Problem description -> Leave out any picture and return the remaining listing below exactly as given.

Source data ->

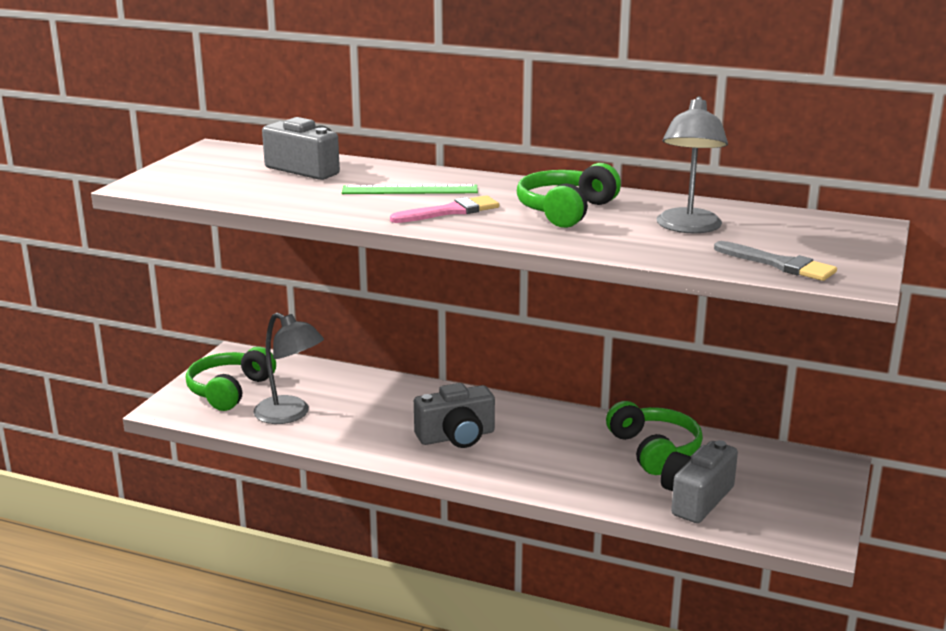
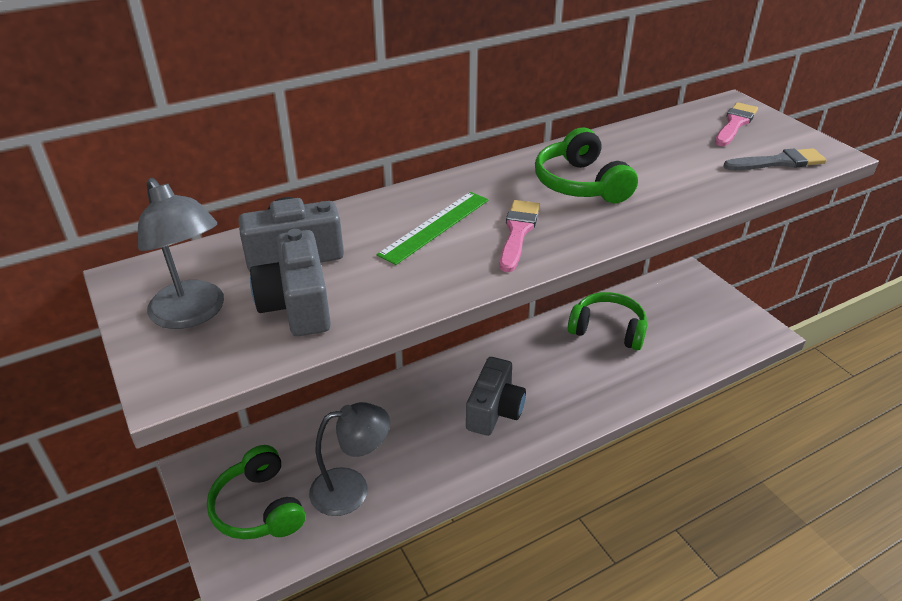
camera: 50 degrees left, 15 degrees up
(688, 227) = (673, 158): grey lamp -> grey lamp (193, 314)
(696, 499) = (681, 349): grey camera -> grey camera (297, 305)
(821, 234) = (735, 124): none -> pink brush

Result of the task ->
camera: 50 degrees left, 15 degrees up
(688, 227) = (673, 158): grey lamp -> grey lamp (193, 314)
(696, 499) = (681, 349): grey camera -> grey camera (297, 305)
(821, 234) = (735, 124): none -> pink brush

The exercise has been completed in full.